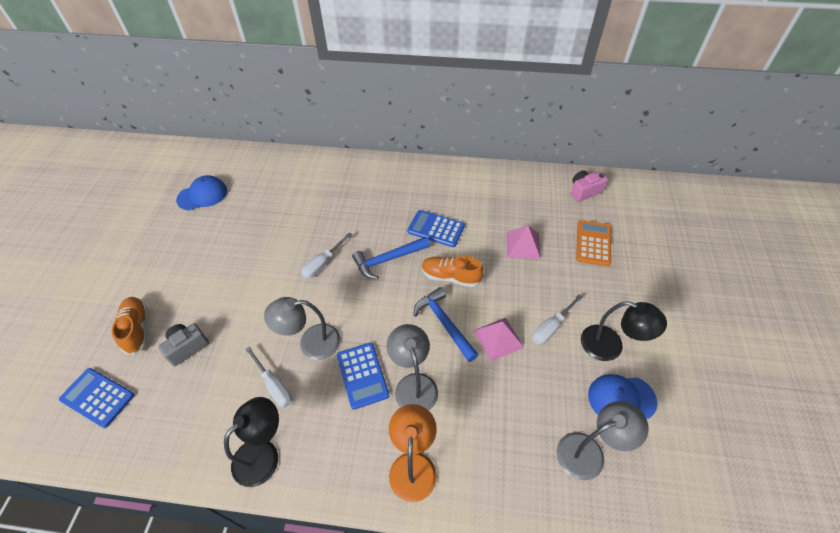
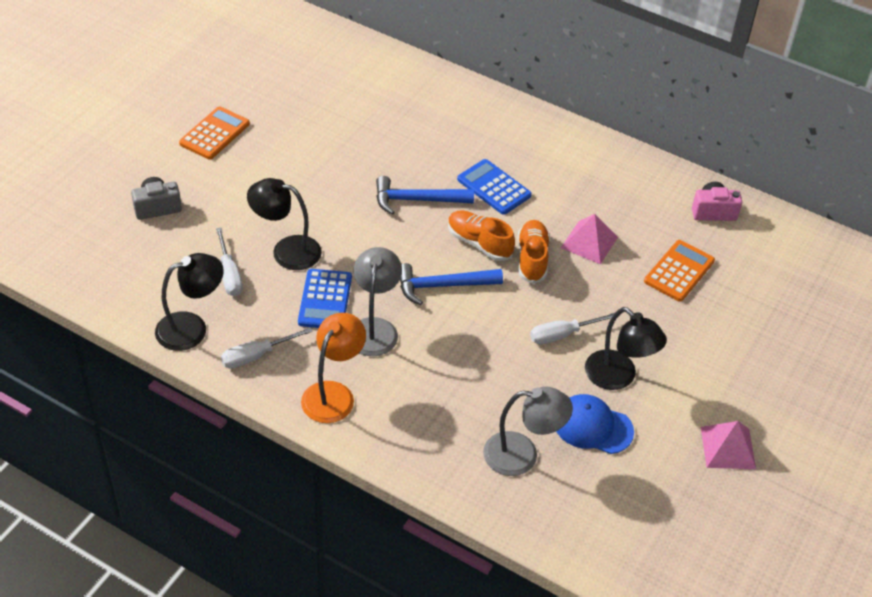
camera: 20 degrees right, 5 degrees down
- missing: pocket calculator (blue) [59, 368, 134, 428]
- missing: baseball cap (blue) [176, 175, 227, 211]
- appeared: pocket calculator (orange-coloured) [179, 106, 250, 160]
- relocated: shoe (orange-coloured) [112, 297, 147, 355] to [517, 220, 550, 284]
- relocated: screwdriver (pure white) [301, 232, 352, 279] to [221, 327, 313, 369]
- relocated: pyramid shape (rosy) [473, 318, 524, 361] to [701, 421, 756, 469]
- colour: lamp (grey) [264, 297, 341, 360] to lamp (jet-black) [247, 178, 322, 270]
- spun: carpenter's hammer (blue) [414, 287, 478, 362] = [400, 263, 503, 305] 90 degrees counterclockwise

_Task instructions_
If a line in the entries holds the string "blue", it belongs in the tally; state the tally alone.

_Solution to the exercise_
3